=== Data for the task ===

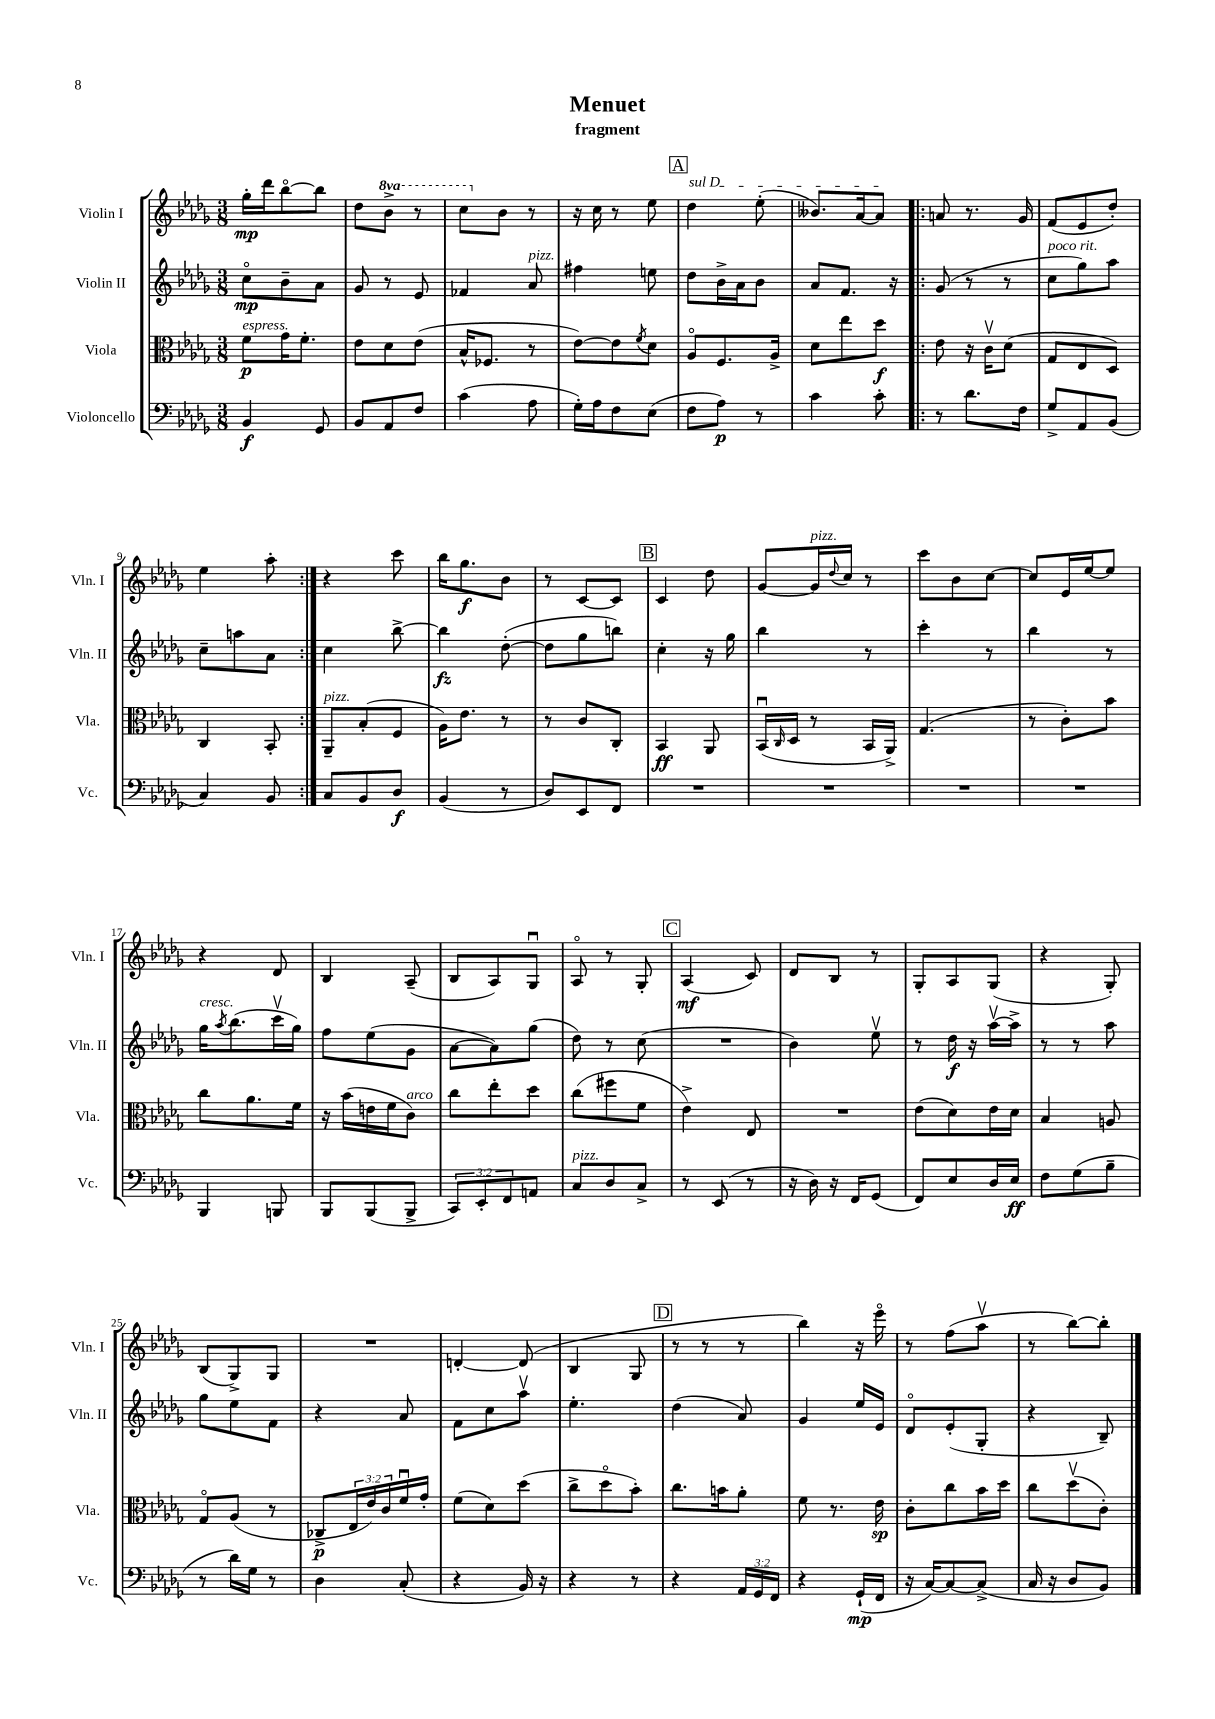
\header { title = "Menuet" subtitle = "fragment" }
<<
\new StaffGroup <<
\new Staff = "s0" \with { instrumentName = "Violin I" shortInstrumentName = "Vln. I" } {
    \clef treble \key des \major \numericTimeSignature \time 3/8 \set Staff.ottavationMarkups = #ottavation-simple-ordinals
    ges''16-.\mp des'''16 bes''8~\flageolet bes''8 |
    des''8 \ottava #1 bes''8-> r8 |
    c'''8 \ottava #0 bes'8 r8 |
    r16 c''16 r8 ees''8 |
    \mark \markup { \box "A" } \once \override TextSpanner.bound-details.left.text = \markup { \italic "sul D" } des''4\startTextSpan ees''8-.( |
    beses'8.) aes'16~ aes'8\stopTextSpan |
    \repeat volta 2 { a'8 r8. ges'16 |
    f'8( ees'8 des''8-.) |
    ees''4 aes''8-. | }
    r4 c'''8 |
    bes''16 ges''8.\f bes'8 |
    r8 c'8~ c'8 |
    \mark \markup { \box "B" } c'4 des''8 |
    ges'8~ ges'16^\markup { \italic "pizz." } \appoggiatura { des''8 } c''16 r8 |
    c'''8 bes'8 c''8~ |
    c''8 ees'16 ees''16~ ees''8 |
    r4 des'8 |
    bes4 aes8--( |
    bes8 aes8) ges8\downbow |
    aes8\flageolet r8 ges8-. |
    \mark \markup { \box "C" } aes4\mf( c'8) |
    des'8 bes8 r8 |
    ges8-. aes8 ges8( |
    r4 ges8-.) |
    bes8( ges8->) ges8 |
    R4. |
    d'4~-. d'8( |
    bes4 ges8 |
    \mark \markup { \box "D" } r8 r8 r8 |
    bes''4) r16 ees'''16\flageolet |
    r8 f''8( aes''8\upbow |
    r8 bes''8~) bes''8-. \bar "|." |
}
\new Staff = "s1" \with { instrumentName = "Violin II" shortInstrumentName = "Vln. II" } {
    \clef treble \key des \major \numericTimeSignature \time 3/8
    c''8\flageolet\mp bes'8-- aes'8 |
    ges'8 r8 ees'8 |
    fes'4 aes'8^\markup { \italic "pizz." } |
    fis''4 e''8 |
    \mark \markup { \box "A" } des''8 bes'16-> aes'16 bes'8 |
    aes'8 f'8. r16 |
    \repeat volta 2 { ges'8( r8 r8 |
    c''8^\markup { \italic "poco rit." } ges''8) aes''8 |
    c''8-- a''8 aes'8 | }
    c''4 bes''8~-> |
    bes''4\fz des''8~-.( |
    des''8 ges''8 b''8) |
    \mark \markup { \box "B" } c''4-. r16 ges''16 |
    bes''4 r8 |
    c'''4-. r8 |
    bes''4 r8 |
    ges''16^\markup { \italic "cresc." } \acciaccatura { aes''8 } bes''8.( c'''16\upbow ges''16) |
    f''8 ees''8( ges'8 |
    aes'8~ aes'8) ges''8( |
    des''8) r8 c''8( |
    \mark \markup { \box "C" } R4. |
    bes'4) ees''8\upbow |
    r8 des''16\f r16 aes''16~\upbow aes''16-> |
    r8 r8 aes''8 |
    ges''8 ees''8 f'8 |
    r4 aes'8 |
    f'8 c''8 aes''8\upbow |
    ees''4.-. |
    \mark \markup { \box "D" } des''4( aes'8) |
    ges'4 ees''16 ees'16 |
    des'8\flageolet ees'8-.( ges8-. |
    r4 bes8--) \bar "|." |
}
\new Staff = "s2" \with { instrumentName = "Viola" shortInstrumentName = "Vla." } {
    \clef alto \key des \major \numericTimeSignature \time 3/8 \override Staff.TupletNumber.text = #tuplet-number::calc-fraction-text
    f'8\p^\markup { \italic "espress." } ges'16 f'8.-. |
    ees'8 des'8 ees'8( |
    bes16-^ fes8. r8 |
    ees'8~) ees'8 \acciaccatura { f'8 } des'8 |
    \mark \markup { \box "A" } aes8\flageolet f8. aes16-> |
    des'8 ees''8 des''8\f |
    \repeat volta 2 { ees'8 r16 c'16\upbow des'8( |
    ges8 ees8 des8) |
    c4 bes,8-. | }
    aes,8--^\markup { \italic "pizz." } bes8-.( f8 |
    aes16) ees'8. r8 |
    r8 c'8 c8-. |
    \mark \markup { \box "B" } bes,4\ff aes,8 |
    bes,16\downbow( \grace { c16 } des16 r8 bes,16 aes,16->) |
    ges4.( |
    r8 c'8-.) bes'8 |
    c''8 aes'8. f'16 |
    r16 bes'16( e'16 f'16 c'8^\markup { \italic "arco" }) |
    c''8 ees''8-. des''8 |
    c''8( fis''8 f'8 |
    \mark \markup { \box "C" } ees'4->) ees8 |
    R4. |
    ees'8( des'8) ees'16 des'16 |
    bes4 a8 |
    ges8\flageolet aes8( r8 |
    ces8->\p \tuplet 3/2 { ees16 ees'16) c'16 } f'16\downbow ges'16-. |
    f'8( des'8) des''8( |
    c''8-> des''8\flageolet bes'8-.) |
    \mark \markup { \box "D" } c''8. b'16 aes'8-. |
    f'8 r8. ees'16\sp |
    c'8-. c''8 bes'16 des''16 |
    c''8 des''8\upbow( c'8-.) \bar "|." |
}
\new Staff = "s3" \with { instrumentName = "Violoncello" shortInstrumentName = "Vc." } {
    \clef bass \key des \major \numericTimeSignature \time 3/8 \override Staff.TupletNumber.text = #tuplet-number::calc-fraction-text
    bes,4\f ges,8 |
    bes,8 aes,8 f8 |
    c'4( aes8 |
    ges16-.) aes16 f8 ees8( |
    \mark \markup { \box "A" } f8 aes8\p) r8 |
    c'4 c'8-. |
    \repeat volta 2 { r8 des'8. f16 |
    ges8-> aes,8 bes,8( |
    c4) bes,8 | }
    c8 bes,8 des8\f |
    bes,4( r8 |
    des8) ees,8 f,8 |
    \mark \markup { \box "B" } R4. |
    R4. |
    R4. |
    R4. |
    bes,,4 b,,8 |
    bes,,8 bes,,8( bes,,8-> |
    \tuplet 3/2 { c,8) ees,8-. f,8 } a,8 |
    c8^\markup { \italic "pizz." } des8 c8-> |
    \mark \markup { \box "C" } r8 ees,8( r8 |
    r16 des16) r16 f,16 ges,8( |
    f,8) ees8 des16 ees16\ff |
    f8 ges8( bes8-- |
    r8 des'16) ges16 r8 |
    des4 c8-.( |
    r4 bes,16) r16 |
    r4 r8 |
    \mark \markup { \box "D" } r4 \tuplet 3/2 { aes,16 ges,16 f,16 } |
    r4 ges,16-!\mp( f,16 |
    r16 c16~) c8~ c8->( |
    c16 r16 des8 bes,8) \bar "|." |
}
>>
>>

===

■ To do
Give each line of the entries above as one string in a JSON list, skipping blank lines and leaving out the pictures.

■ Exercise output
[
  "\\header { title = \"Menuet\" subtitle = \"fragment\" }",
  "<<",
  "\\new StaffGroup <<",
  "\\new Staff = \"s0\" \\with { instrumentName = \"Violin I\" shortInstrumentName = \"Vln. I\" } {",
  "    \\clef treble \\key des \\major \\numericTimeSignature \\time 3/8 \\set Staff.ottavationMarkups = #ottavation-simple-ordinals",
  "    ges''16-.\\mp des'''16 bes''8~\\flageolet bes''8 |",
  "    des''8 \\ottava #1 bes''8-> r8 |",
  "    c'''8 \\ottava #0 bes'8 r8 |",
  "    r16 c''16 r8 ees''8 |",
  "    \\mark \\markup { \\box \"A\" } \\once \\override TextSpanner.bound-details.left.text = \\markup { \\italic \"sul D\" } des''4\\startTextSpan ees''8-.( |",
  "    beses'8.) aes'16~ aes'8\\stopTextSpan |",
  "    \\repeat volta 2 { a'8 r8. ges'16 |",
  "    f'8( ees'8 des''8-.) |",
  "    ees''4 aes''8-. | }",
  "    r4 c'''8 |",
  "    bes''16 ges''8.\\f bes'8 |",
  "    r8 c'8~ c'8 |",
  "    \\mark \\markup { \\box \"B\" } c'4 des''8 |",
  "    ges'8~ ges'16^\\markup { \\italic \"pizz.\" } \\appoggiatura { des''8 } c''16 r8 |",
  "    c'''8 bes'8 c''8~ |",
  "    c''8 ees'16 ees''16~ ees''8 |",
  "    r4 des'8 |",
  "    bes4 aes8--( |",
  "    bes8 aes8) ges8\\downbow |",
  "    aes8\\flageolet r8 ges8-. |",
  "    \\mark \\markup { \\box \"C\" } aes4\\mf( c'8) |",
  "    des'8 bes8 r8 |",
  "    ges8-. aes8 ges8( |",
  "    r4 ges8-.) |",
  "    bes8( ges8->) ges8 |",
  "    R4. |",
  "    d'4~-. d'8( |",
  "    bes4 ges8 |",
  "    \\mark \\markup { \\box \"D\" } r8 r8 r8 |",
  "    bes''4) r16 ees'''16\\flageolet |",
  "    r8 f''8( aes''8\\upbow |",
  "    r8 bes''8~) bes''8-. \\bar \"|.\" |",
  "}",
  "\\new Staff = \"s1\" \\with { instrumentName = \"Violin II\" shortInstrumentName = \"Vln. II\" } {",
  "    \\clef treble \\key des \\major \\numericTimeSignature \\time 3/8",
  "    c''8\\flageolet\\mp bes'8-- aes'8 |",
  "    ges'8 r8 ees'8 |",
  "    fes'4 aes'8^\\markup { \\italic \"pizz.\" } |",
  "    fis''4 e''8 |",
  "    \\mark \\markup { \\box \"A\" } des''8 bes'16-> aes'16 bes'8 |",
  "    aes'8 f'8. r16 |",
  "    \\repeat volta 2 { ges'8( r8 r8 |",
  "    c''8^\\markup { \\italic \"poco rit.\" } ges''8) aes''8 |",
  "    c''8-- a''8 aes'8 | }",
  "    c''4 bes''8~-> |",
  "    bes''4\\fz des''8~-.( |",
  "    des''8 ges''8 b''8) |",
  "    \\mark \\markup { \\box \"B\" } c''4-. r16 ges''16 |",
  "    bes''4 r8 |",
  "    c'''4-. r8 |",
  "    bes''4 r8 |",
  "    ges''16^\\markup { \\italic \"cresc.\" } \\acciaccatura { aes''8 } bes''8.( c'''16\\upbow ges''16) |",
  "    f''8 ees''8( ges'8 |",
  "    aes'8~ aes'8) ges''8( |",
  "    des''8) r8 c''8( |",
  "    \\mark \\markup { \\box \"C\" } R4. |",
  "    bes'4) ees''8\\upbow |",
  "    r8 des''16\\f r16 aes''16~\\upbow aes''16-> |",
  "    r8 r8 aes''8 |",
  "    ges''8 ees''8 f'8 |",
  "    r4 aes'8 |",
  "    f'8 c''8 aes''8\\upbow |",
  "    ees''4.-. |",
  "    \\mark \\markup { \\box \"D\" } des''4( aes'8) |",
  "    ges'4 ees''16 ees'16 |",
  "    des'8\\flageolet ees'8-.( ges8-. |",
  "    r4 bes8--) \\bar \"|.\" |",
  "}",
  "\\new Staff = \"s2\" \\with { instrumentName = \"Viola\" shortInstrumentName = \"Vla.\" } {",
  "    \\clef alto \\key des \\major \\numericTimeSignature \\time 3/8 \\override Staff.TupletNumber.text = #tuplet-number::calc-fraction-text",
  "    f'8\\p^\\markup { \\italic \"espress.\" } ges'16 f'8.-. |",
  "    ees'8 des'8 ees'8( |",
  "    bes16-^ fes8. r8 |",
  "    ees'8~) ees'8 \\acciaccatura { f'8 } des'8 |",
  "    \\mark \\markup { \\box \"A\" } aes8\\flageolet f8. aes16-> |",
  "    des'8 ees''8 des''8\\f |",
  "    \\repeat volta 2 { ees'8 r16 c'16\\upbow des'8( |",
  "    ges8 ees8 des8) |",
  "    c4 bes,8-. | }",
  "    aes,8--^\\markup { \\italic \"pizz.\" } bes8-.( f8 |",
  "    aes16) ees'8. r8 |",
  "    r8 c'8 c8-. |",
  "    \\mark \\markup { \\box \"B\" } bes,4\\ff aes,8 |",
  "    bes,16\\downbow( \\grace { c16 } des16 r8 bes,16 aes,16->) |",
  "    ges4.( |",
  "    r8 c'8-.) bes'8 |",
  "    c''8 aes'8. f'16 |",
  "    r16 bes'16( e'16 f'16 c'8^\\markup { \\italic \"arco\" }) |",
  "    c''8 ees''8-. des''8 |",
  "    c''8( fis''8 f'8 |",
  "    \\mark \\markup { \\box \"C\" } ees'4->) ees8 |",
  "    R4. |",
  "    ees'8( des'8) ees'16 des'16 |",
  "    bes4 a8 |",
  "    ges8\\flageolet aes8( r8 |",
  "    ces8->\\p \\tuplet 3/2 { ees16 ees'16) c'16 } f'16\\downbow ges'16-. |",
  "    f'8( des'8) des''8( |",
  "    c''8-> des''8\\flageolet bes'8-.) |",
  "    \\mark \\markup { \\box \"D\" } c''8. b'16 aes'8-. |",
  "    f'8 r8. ees'16\\sp |",
  "    c'8-. c''8 bes'16 des''16 |",
  "    c''8 des''8\\upbow( c'8-.) \\bar \"|.\" |",
  "}",
  "\\new Staff = \"s3\" \\with { instrumentName = \"Violoncello\" shortInstrumentName = \"Vc.\" } {",
  "    \\clef bass \\key des \\major \\numericTimeSignature \\time 3/8 \\override Staff.TupletNumber.text = #tuplet-number::calc-fraction-text",
  "    bes,4\\f ges,8 |",
  "    bes,8 aes,8 f8 |",
  "    c'4( aes8 |",
  "    ges16-.) aes16 f8 ees8( |",
  "    \\mark \\markup { \\box \"A\" } f8 aes8\\p) r8 |",
  "    c'4 c'8-. |",
  "    \\repeat volta 2 { r8 des'8. f16 |",
  "    ges8-> aes,8 bes,8( |",
  "    c4) bes,8 | }",
  "    c8 bes,8 des8\\f |",
  "    bes,4( r8 |",
  "    des8) ees,8 f,8 |",
  "    \\mark \\markup { \\box \"B\" } R4. |",
  "    R4. |",
  "    R4. |",
  "    R4. |",
  "    bes,,4 b,,8 |",
  "    bes,,8 bes,,8( bes,,8-> |",
  "    \\tuplet 3/2 { c,8) ees,8-. f,8 } a,8 |",
  "    c8^\\markup { \\italic \"pizz.\" } des8 c8-> |",
  "    \\mark \\markup { \\box \"C\" } r8 ees,8( r8 |",
  "    r16 des16) r16 f,16 ges,8( |",
  "    f,8) ees8 des16 ees16\\ff |",
  "    f8 ges8( bes8-- |",
  "    r8 des'16) ges16 r8 |",
  "    des4 c8-.( |",
  "    r4 bes,16) r16 |",
  "    r4 r8 |",
  "    \\mark \\markup { \\box \"D\" } r4 \\tuplet 3/2 { aes,16 ges,16 f,16 } |",
  "    r4 ges,16-!\\mp( f,16 |",
  "    r16 c16~) c8~ c8->( |",
  "    c16 r16 des8 bes,8) \\bar \"|.\" |",
  "}",
  ">>",
  ">>"
]